* REQUIRED WORK *
When you copy the data, keep every word exactly as it is and leave the pictures out.

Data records
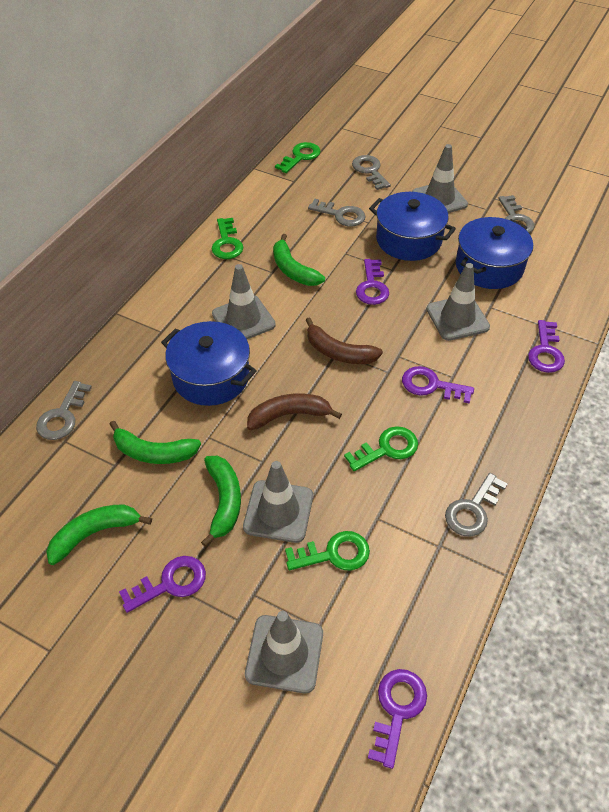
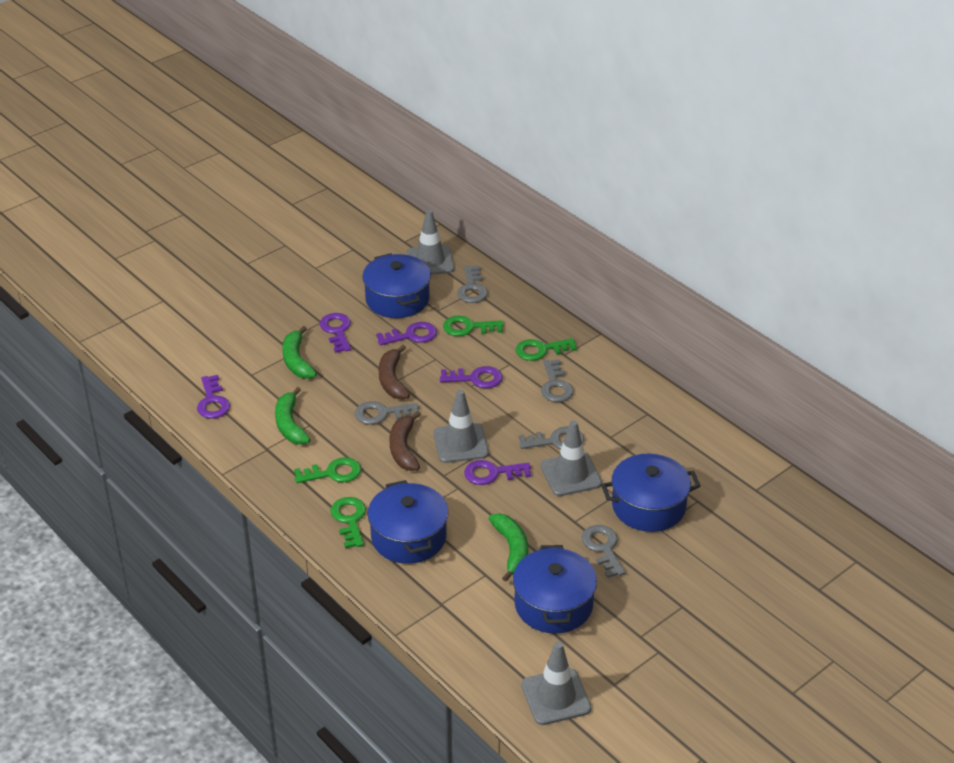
blue pot: 3 -> 4
green banana: 4 -> 3
grey traffic cone: 5 -> 4

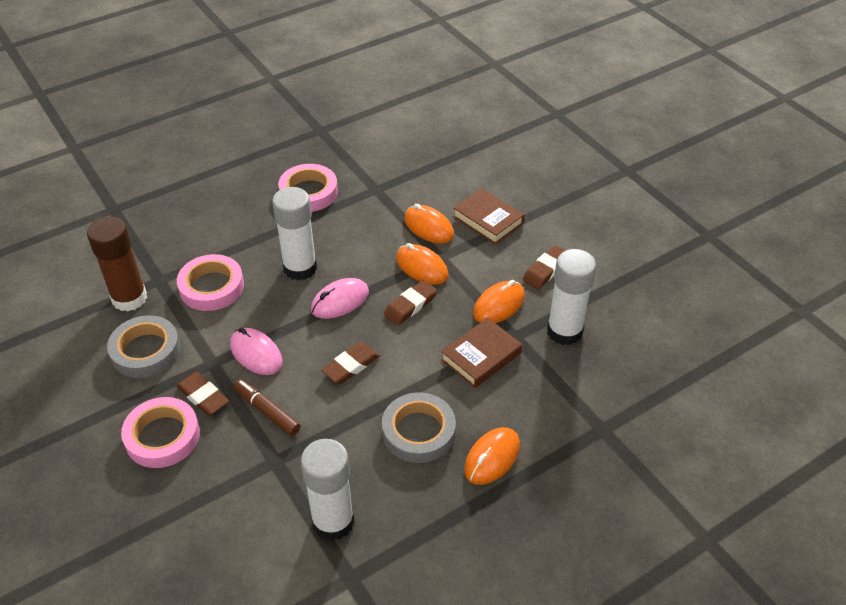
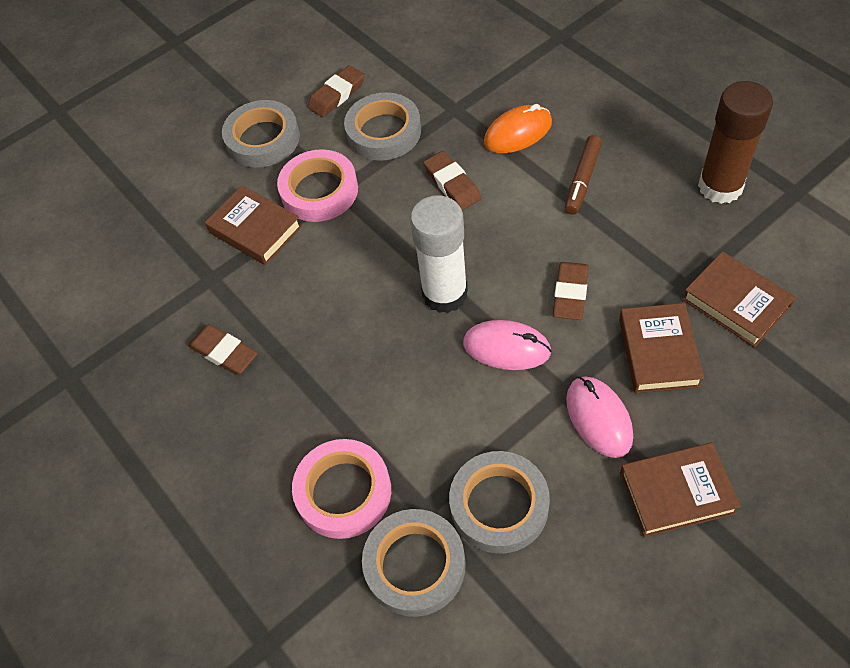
brown book: 2 -> 4
grey tape: 2 -> 4
orange mouse: 4 -> 1
pink tape: 3 -> 2
white glue stick: 3 -> 1

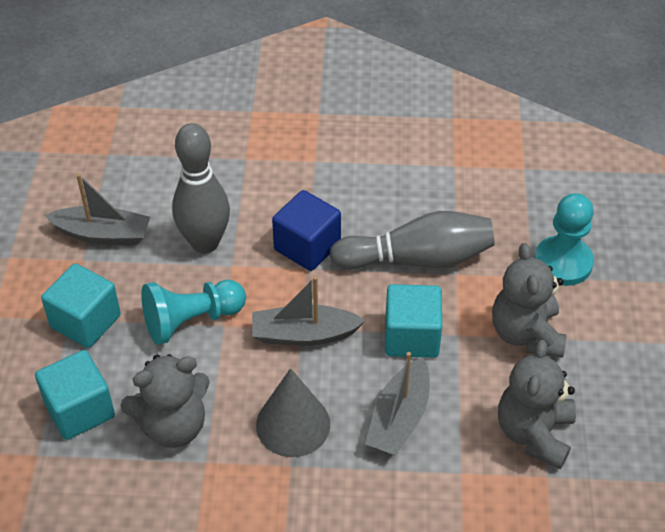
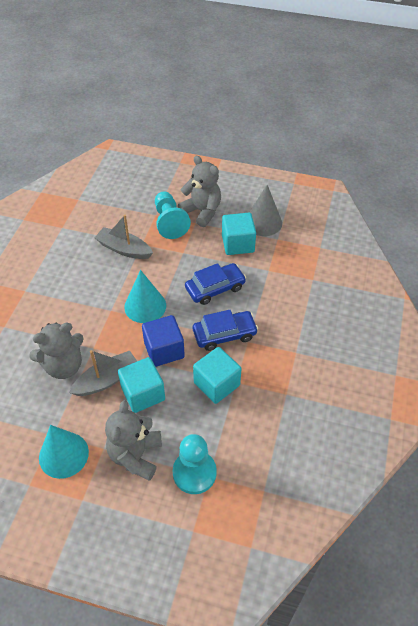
blue car: 0 -> 2
grey boat: 3 -> 2
grey bowling pin: 2 -> 0
turquoise cone: 0 -> 2

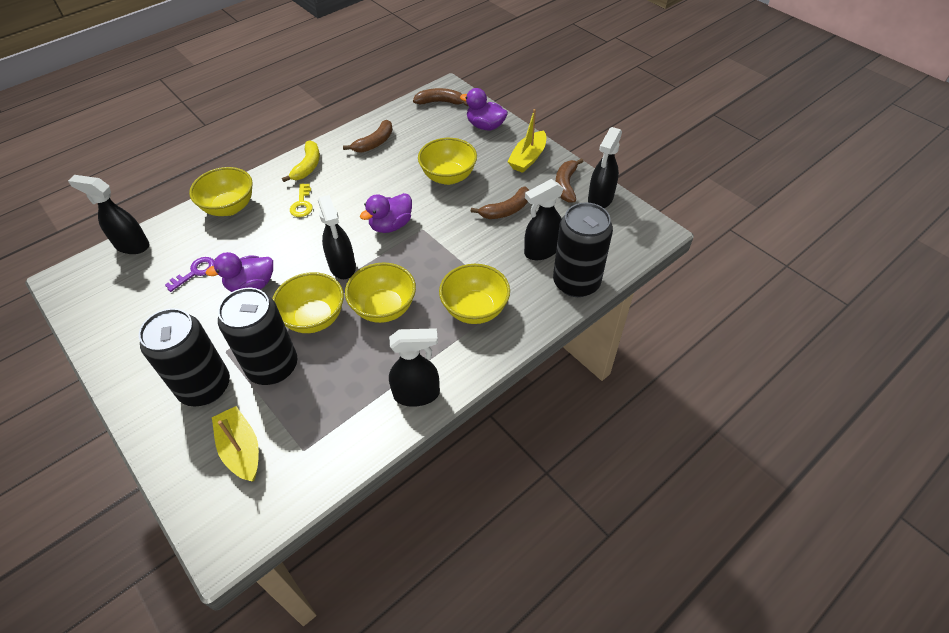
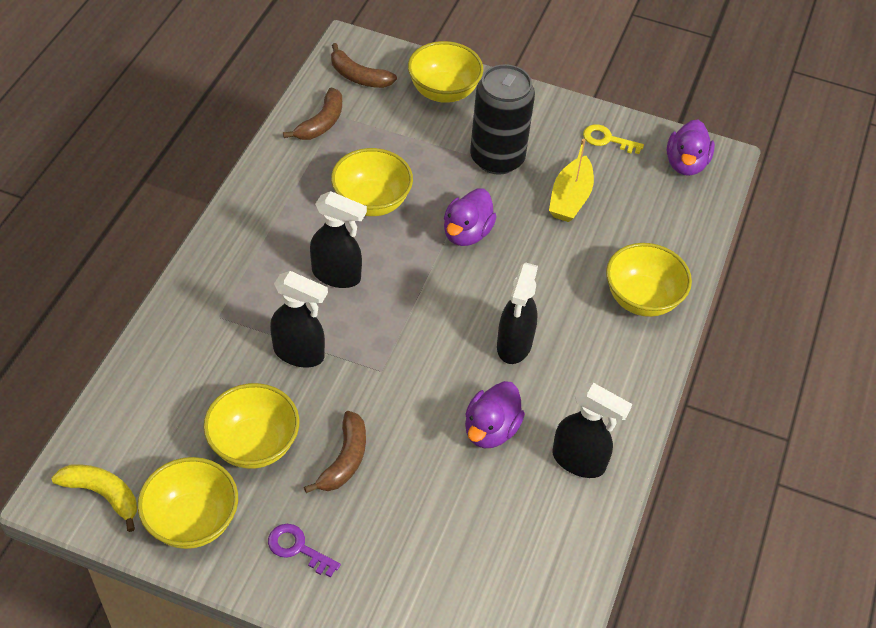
black can: 3 -> 1
black spray bottle: 5 -> 4
brown banana: 4 -> 3
yellow boat: 2 -> 1

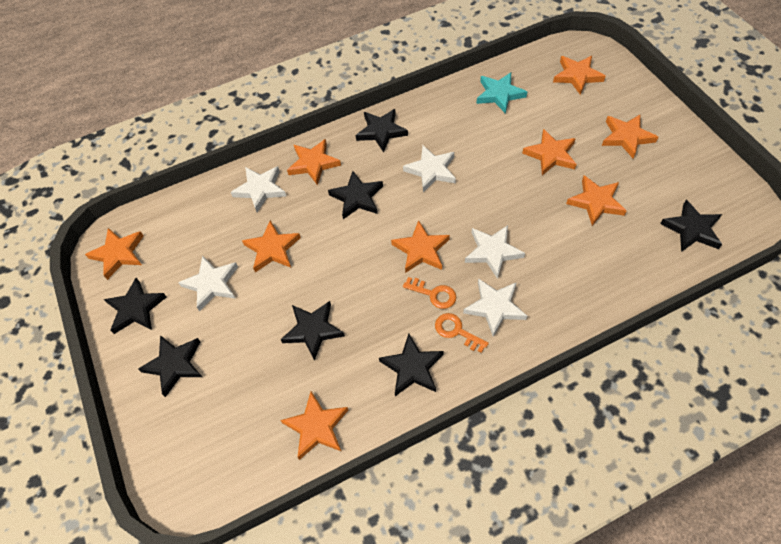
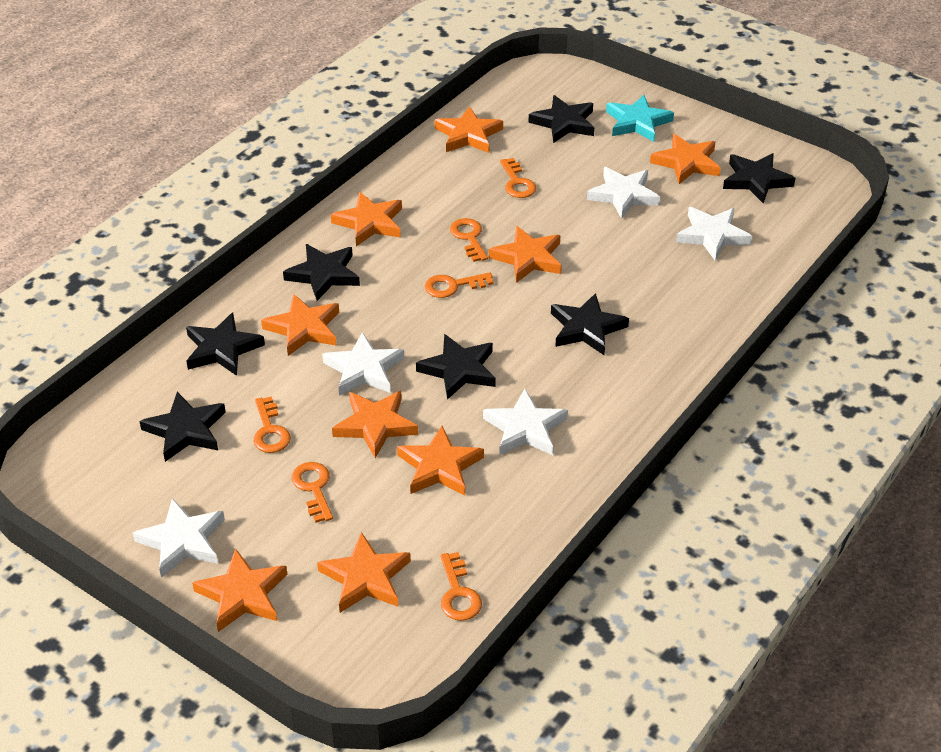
orange key: 2 -> 6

* SOLUTION TO THIS PROBLEM *
blue pot: 3 -> 4
green banana: 4 -> 3
grey traffic cone: 5 -> 4

brown book: 2 -> 4
grey tape: 2 -> 4
orange mouse: 4 -> 1
pink tape: 3 -> 2
white glue stick: 3 -> 1

blue car: 0 -> 2
grey boat: 3 -> 2
grey bowling pin: 2 -> 0
turquoise cone: 0 -> 2

black can: 3 -> 1
black spray bottle: 5 -> 4
brown banana: 4 -> 3
yellow boat: 2 -> 1

orange key: 2 -> 6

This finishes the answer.